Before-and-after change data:
+ + + + +

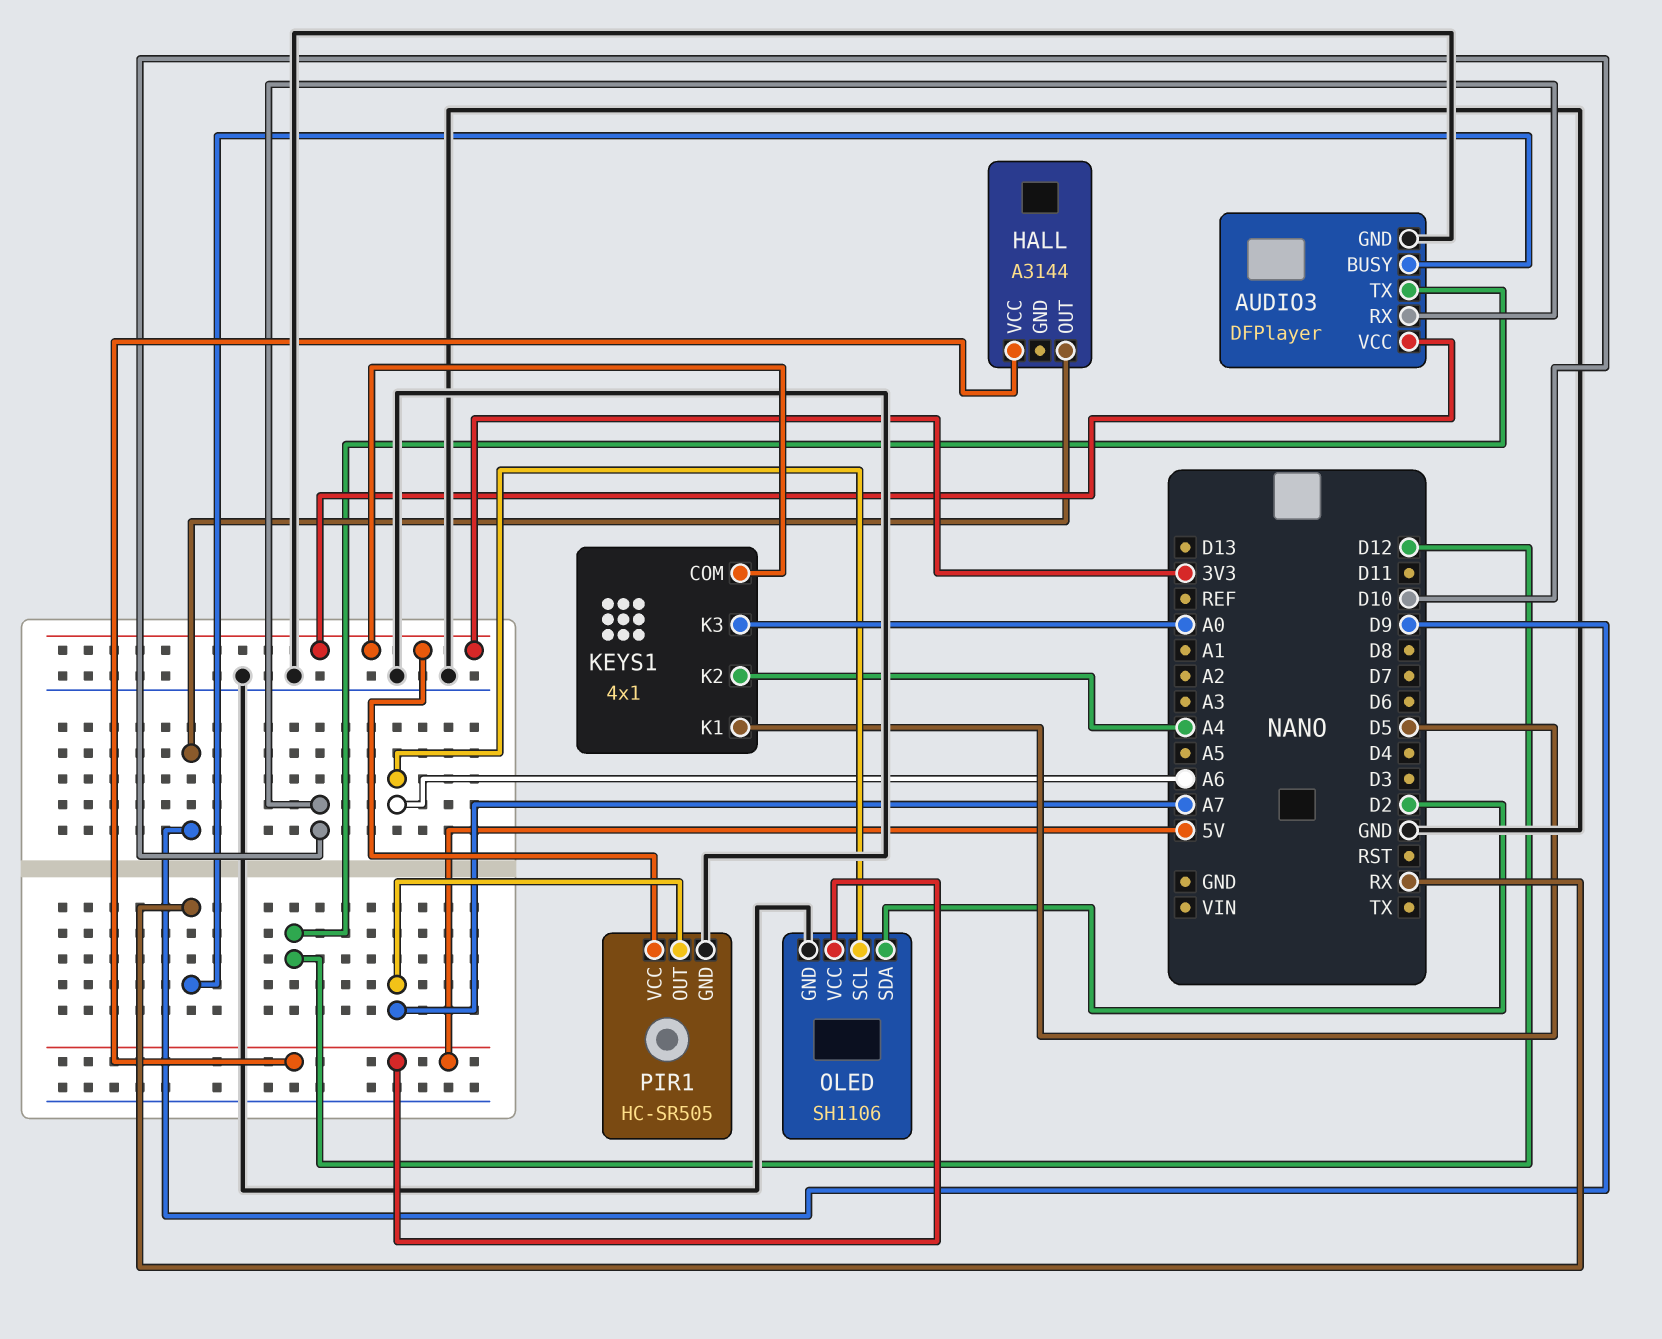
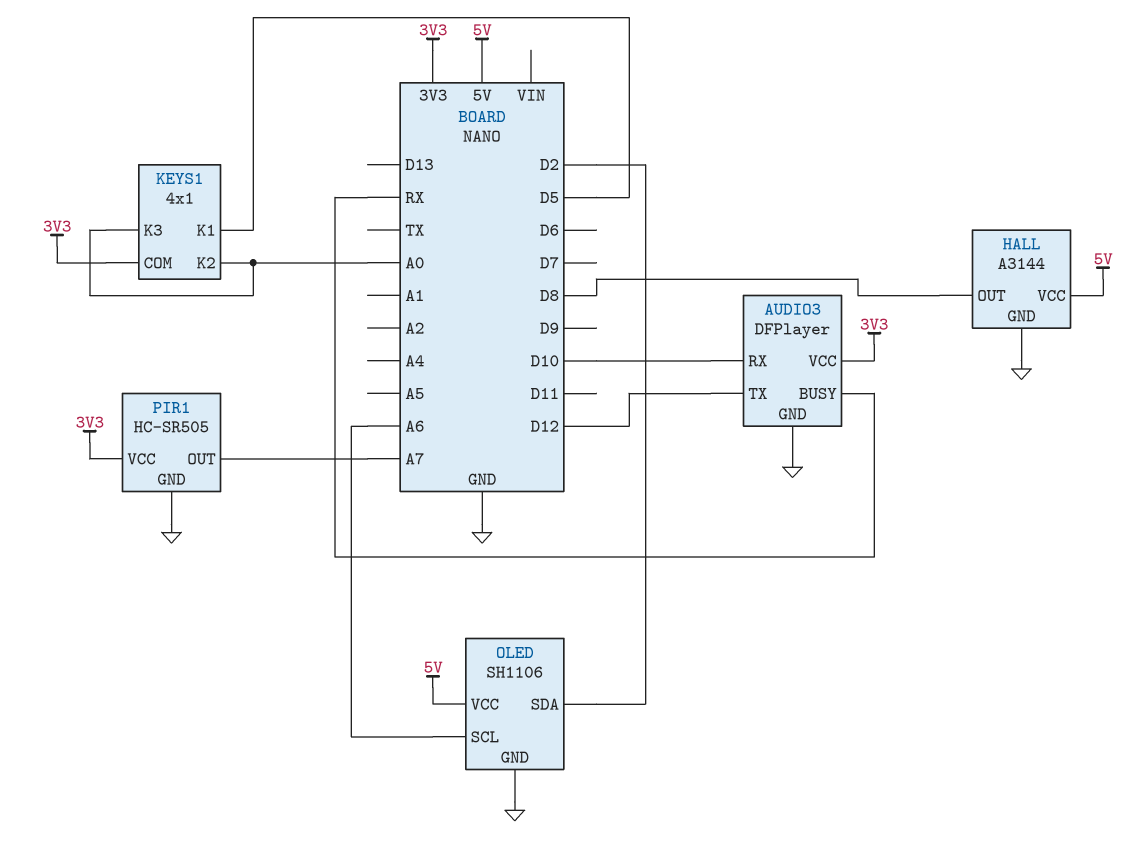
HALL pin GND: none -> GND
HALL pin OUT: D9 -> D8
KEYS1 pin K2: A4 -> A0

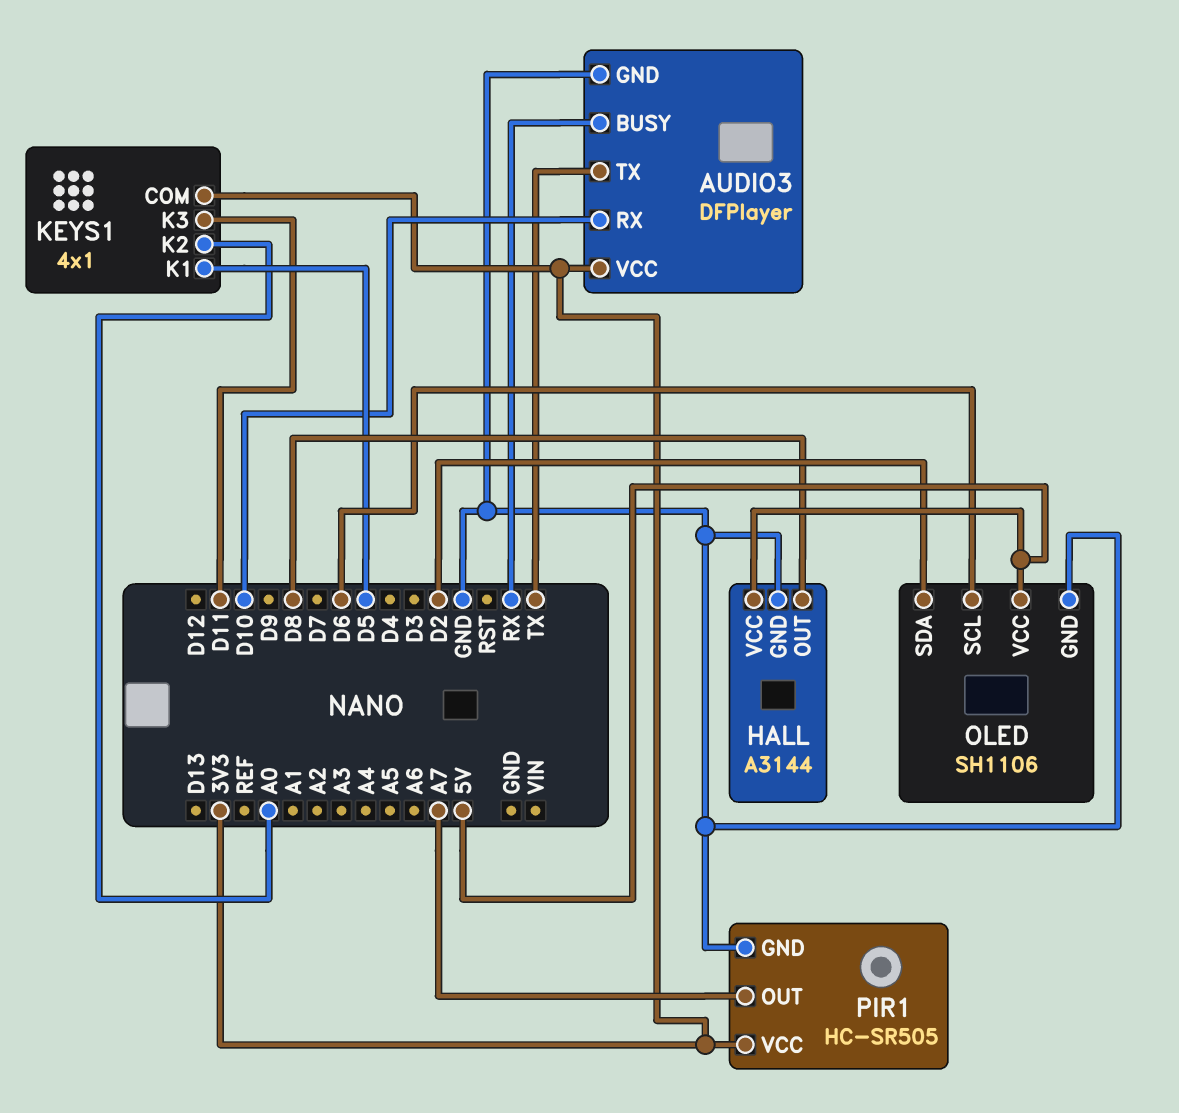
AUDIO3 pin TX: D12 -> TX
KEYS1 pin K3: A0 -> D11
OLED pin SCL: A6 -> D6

+ + + + +

[TO DO]
Search the records above for "HALL" and copy every line that has it.

[WRITTEN REPLY]
HALL pin GND: none -> GND
HALL pin OUT: D9 -> D8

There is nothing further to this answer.